> [WORK INSTRUCTIONS]: Turn the data below into a JSON list of strings with one string per line, skipping blank lines and leaving the pictures out.

--- DATA PROVIDED ---

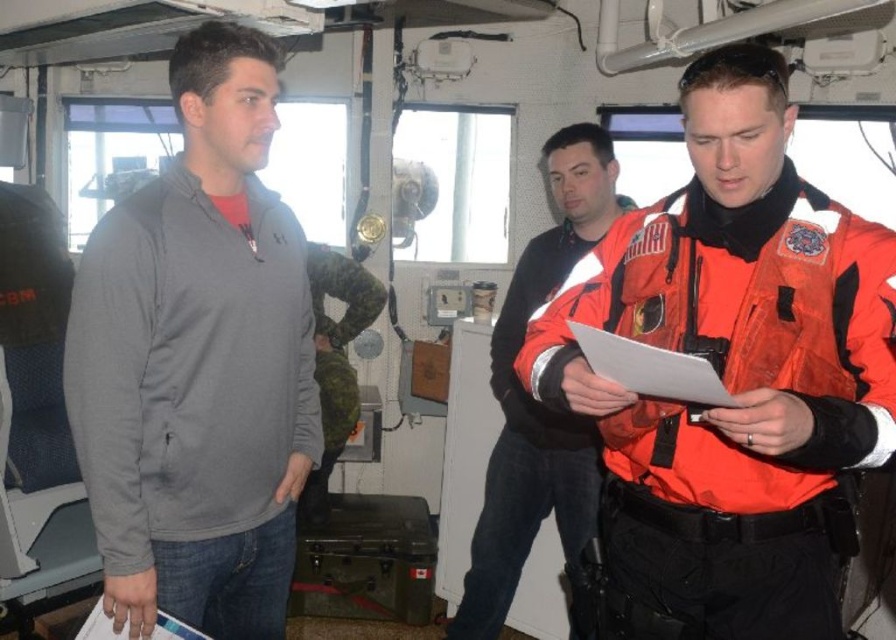
You are a maintenance technician standing at the camera position in the ship bridge. You need to reach a control panel located at point [134,484]. Can you safely reach it without moving your position?

The distance of point [134,484] from the camera is 1.62 meters. Since the technician is at the camera position, they can safely reach the control panel at point [134,484] as the distance is within a comfortable reach range.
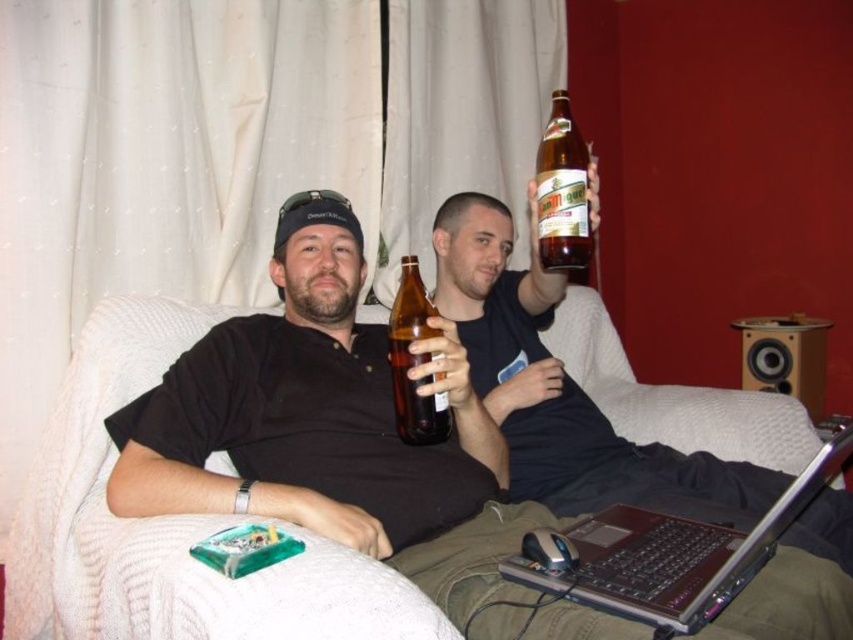
Question: Does matte black shirt at center have a smaller size compared to brown glass bottle at upper center?

Choices:
 (A) yes
 (B) no

Answer: (B)

Question: Observing the image, what is the correct spatial positioning of matte black shirt at center in reference to brown glass bottle at upper center?

Choices:
 (A) left
 (B) right

Answer: (A)

Question: Considering the real-world distances, which object is farthest from the brown plastic laptop at lower center?

Choices:
 (A) brown glass bottle at upper center
 (B) brown glass bottle at center

Answer: (A)

Question: Does brown glass bottle at upper center appear over brown glass bottle at center?

Choices:
 (A) yes
 (B) no

Answer: (A)

Question: Which of the following is the farthest from the observer?

Choices:
 (A) (415, 429)
 (B) (561, 176)
 (C) (132, 500)
 (D) (666, 564)

Answer: (A)

Question: Which of the following is the closest to the observer?

Choices:
 (A) (782, 508)
 (B) (569, 129)
 (C) (459, 620)
 (D) (410, 324)

Answer: (A)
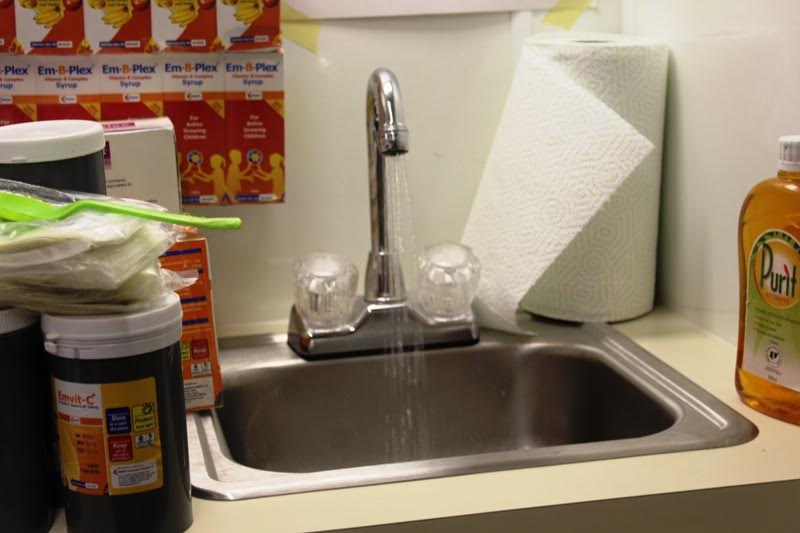
Image resolution: width=800 pixels, height=533 pixels. In order to click on handles in this screenshot , I will do `click(446, 273)`, `click(326, 290)`.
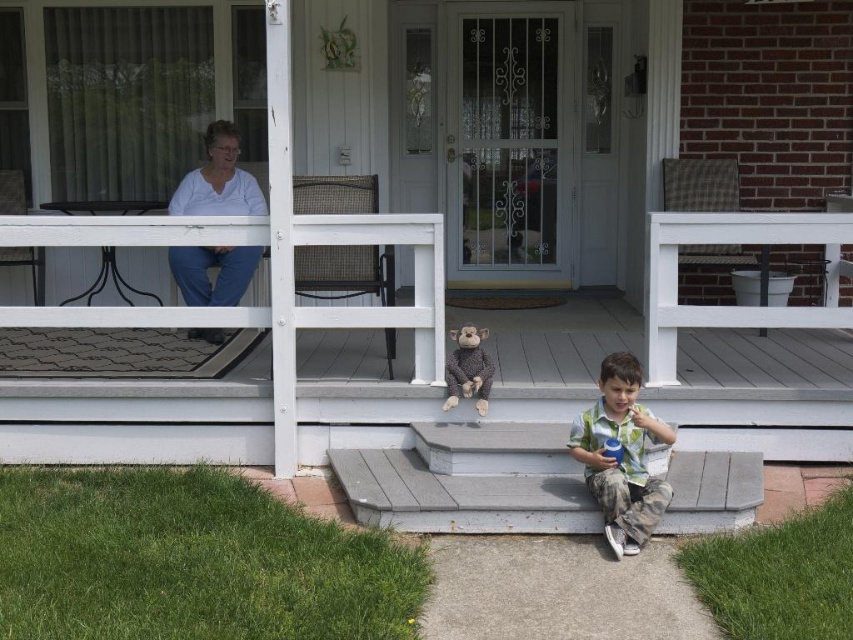
Does point (338, 470) lie behind point (194, 186)?

No, it is in front of (194, 186).

Locate an element on the screen. gray concrete stairs at lower center is located at coordinates (469, 481).

You are a GUI agent. You are given a task and a screenshot of the screen. Output one action in this format:
    pyautogui.click(x=<x>, y=<y>)
    Task: Click on the gray concrete stairs at lower center
    
    Given the screenshot: What is the action you would take?
    pyautogui.click(x=469, y=481)

Who is taller, white wooden porch at center or white cotton shirt at upper left?

With more height is white wooden porch at center.

Who is more forward, (218, 317) or (190, 176)?

Point (218, 317)

Is point (670, 268) more distant than point (198, 186)?

No, it is not.

Identify the location of white wooden porch at center. (241, 381).

Looking at this image, is white wooden porch at center to the right of gray concrete stairs at lower center from the viewer's perspective?

Incorrect, white wooden porch at center is not on the right side of gray concrete stairs at lower center.

Which is in front, point (648, 310) or point (486, 474)?

Point (486, 474)

Find the location of a particular element. The width and height of the screenshot is (853, 640). white wooden porch at center is located at coordinates (241, 381).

---

> [SOLUTION]:
[
  "You are a maintenance technician standing at the camera position in the ship bridge. You need to reach a control panel located at point [134,484]. Can you safely reach it without moving your position?",
  "The distance of point [134,484] from the camera is 1.62 meters. Since the technician is at the camera position, they can safely reach the control panel at point [134,484] as the distance is within a comfortable reach range.",
  "Question: Does matte black shirt at center have a smaller size compared to brown glass bottle at upper center?",
  "Choices:",
  " (A) yes",
  " (B) no",
  "Answer: (B)",
  "Question: Observing the image, what is the correct spatial positioning of matte black shirt at center in reference to brown glass bottle at upper center?",
  "Choices:",
  " (A) left",
  " (B) right",
  "Answer: (A)",
  "Question: Considering the real-world distances, which object is farthest from the brown plastic laptop at lower center?",
  "Choices:",
  " (A) brown glass bottle at upper center",
  " (B) brown glass bottle at center",
  "Answer: (A)",
  "Question: Does brown glass bottle at upper center appear over brown glass bottle at center?",
  "Choices:",
  " (A) yes",
  " (B) no",
  "Answer: (A)",
  "Question: Which of the following is the farthest from the observer?",
  "Choices:",
  " (A) (415, 429)",
  " (B) (561, 176)",
  " (C) (132, 500)",
  " (D) (666, 564)",
  "Answer: (A)",
  "Question: Which of the following is the closest to the observer?",
  "Choices:",
  " (A) (782, 508)",
  " (B) (569, 129)",
  " (C) (459, 620)",
  " (D) (410, 324)",
  "Answer: (A)",
  "Image resolution: width=800 pixels, height=533 pixels. In order to click on handles in this screenshot , I will do `click(446, 273)`, `click(326, 290)`.",
  "Does point (338, 470) lie behind point (194, 186)?",
  "No, it is in front of (194, 186).",
  "Locate an element on the screen. gray concrete stairs at lower center is located at coordinates (469, 481).",
  "You are a GUI agent. You are given a task and a screenshot of the screen. Output one action in this format:",
  "    pyautogui.click(x=<x>, y=<y>)",
  "    Task: Click on the gray concrete stairs at lower center",
  "    Given the screenshot: What is the action you would take?",
  "    pyautogui.click(x=469, y=481)",
  "Who is taller, white wooden porch at center or white cotton shirt at upper left?",
  "With more height is white wooden porch at center.",
  "Who is more forward, (218, 317) or (190, 176)?",
  "Point (218, 317)",
  "Is point (670, 268) more distant than point (198, 186)?",
  "No, it is not.",
  "Identify the location of white wooden porch at center. (241, 381).",
  "Looking at this image, is white wooden porch at center to the right of gray concrete stairs at lower center from the viewer's perspective?",
  "Incorrect, white wooden porch at center is not on the right side of gray concrete stairs at lower center.",
  "Which is in front, point (648, 310) or point (486, 474)?",
  "Point (486, 474)",
  "Find the location of a particular element. The width and height of the screenshot is (853, 640). white wooden porch at center is located at coordinates (241, 381)."
]